* **Brief**
Your answer must be the exact lines from the one holding "green pot: 5 -> 6" through the end of the entries, with no pictures.

* **Material to process**

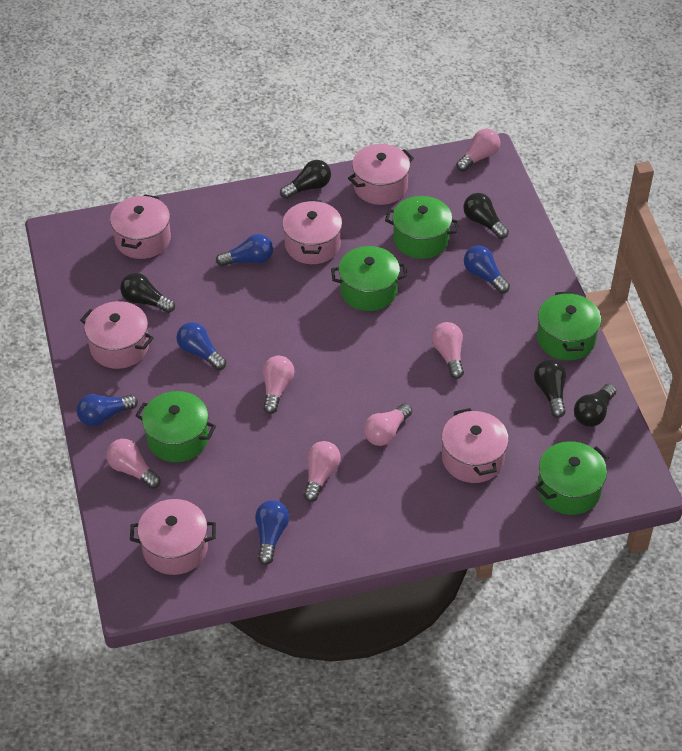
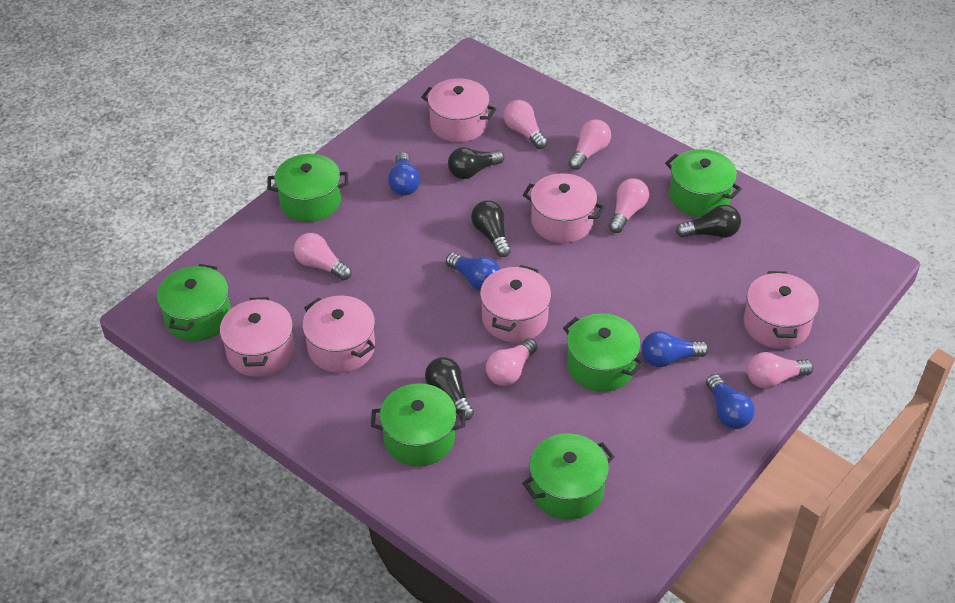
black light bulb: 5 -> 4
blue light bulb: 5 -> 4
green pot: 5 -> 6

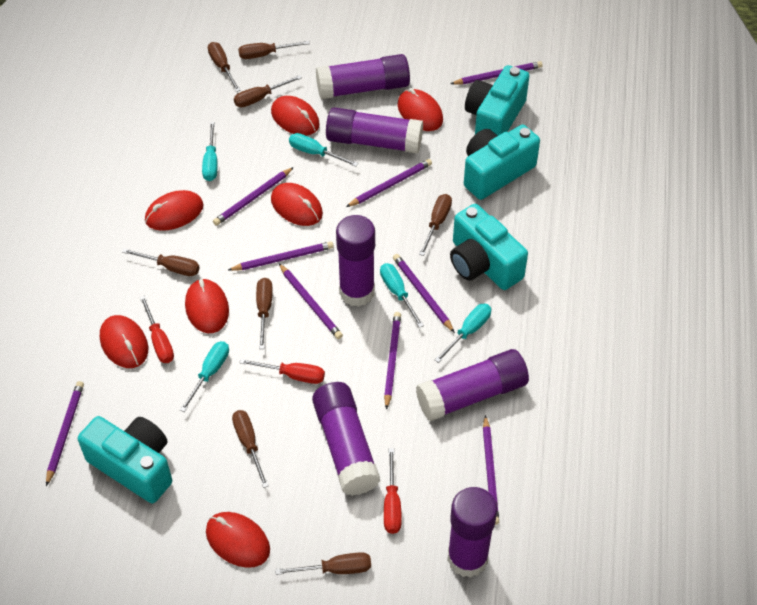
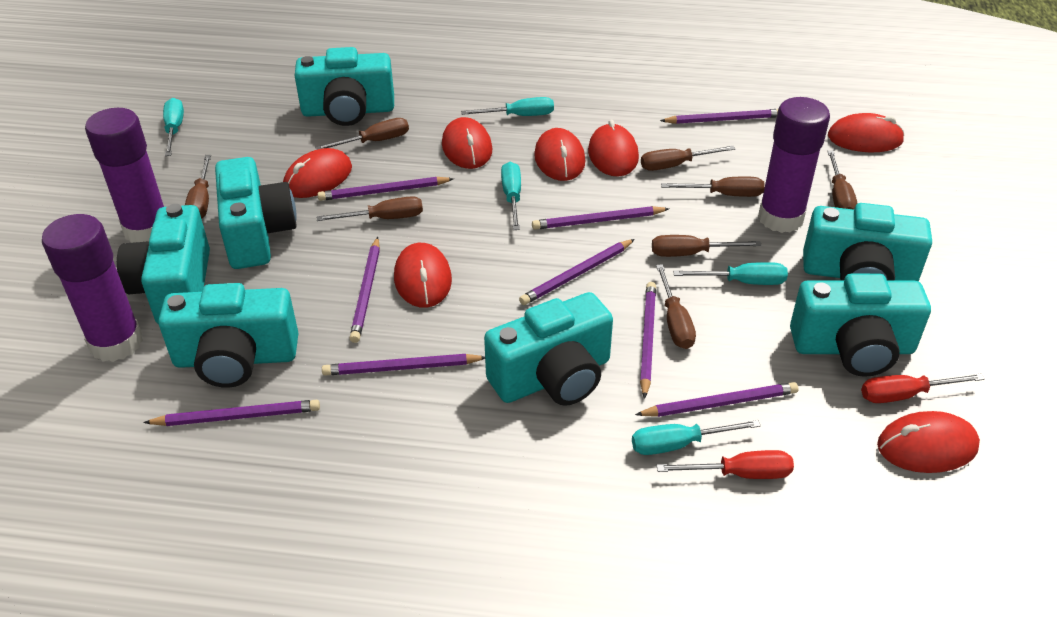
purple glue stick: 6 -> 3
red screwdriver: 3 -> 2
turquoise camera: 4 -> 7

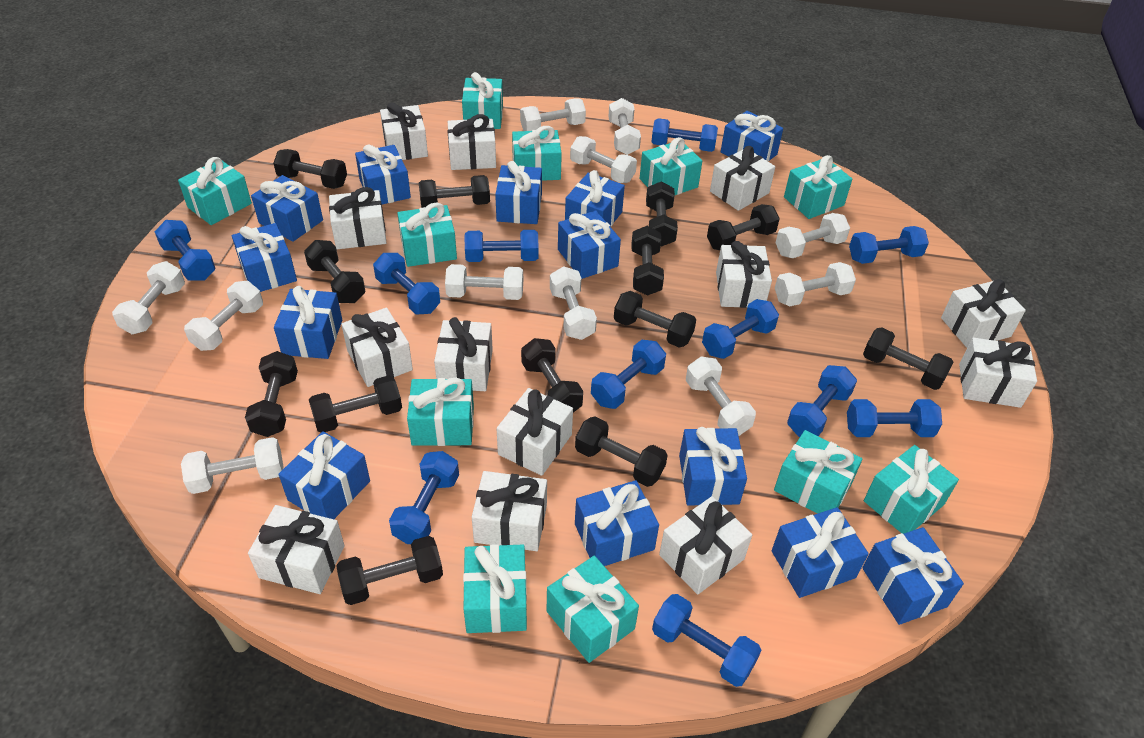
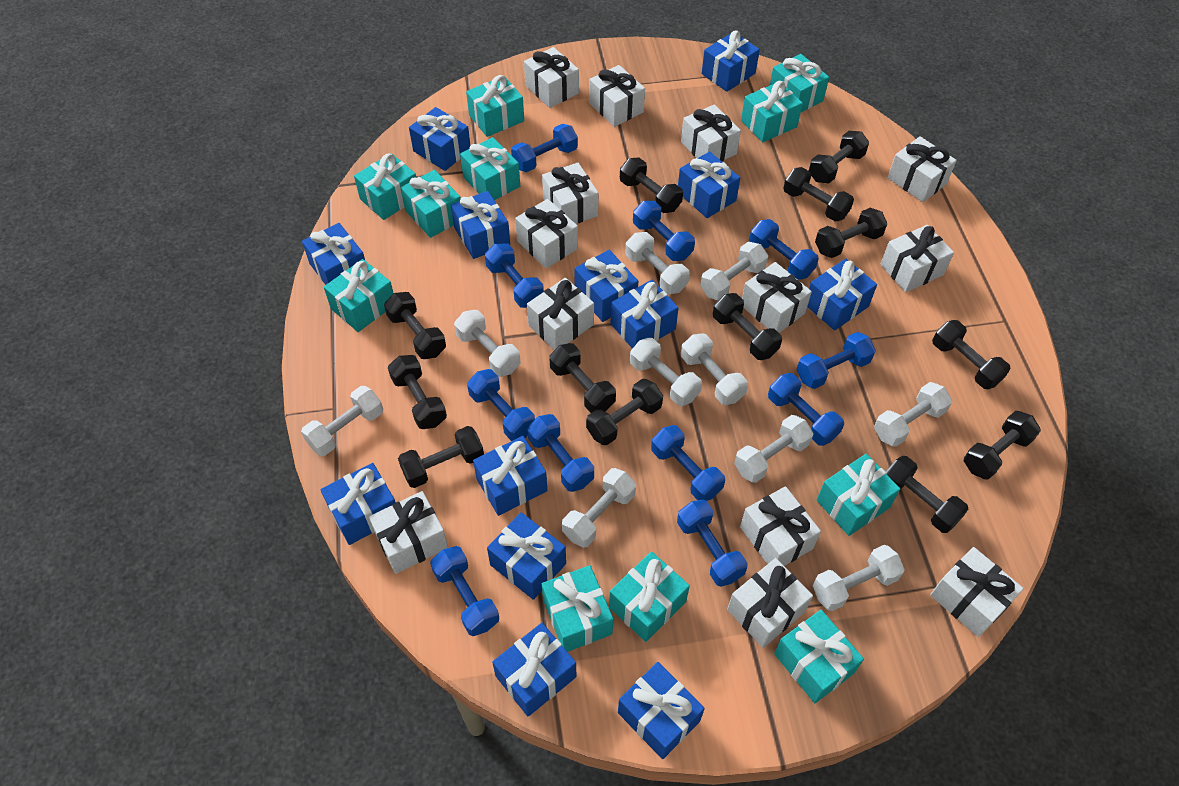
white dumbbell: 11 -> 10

* **Answer to this task**
green pot: 5 -> 6

purple glue stick: 6 -> 3
red screwdriver: 3 -> 2
turquoise camera: 4 -> 7

white dumbbell: 11 -> 10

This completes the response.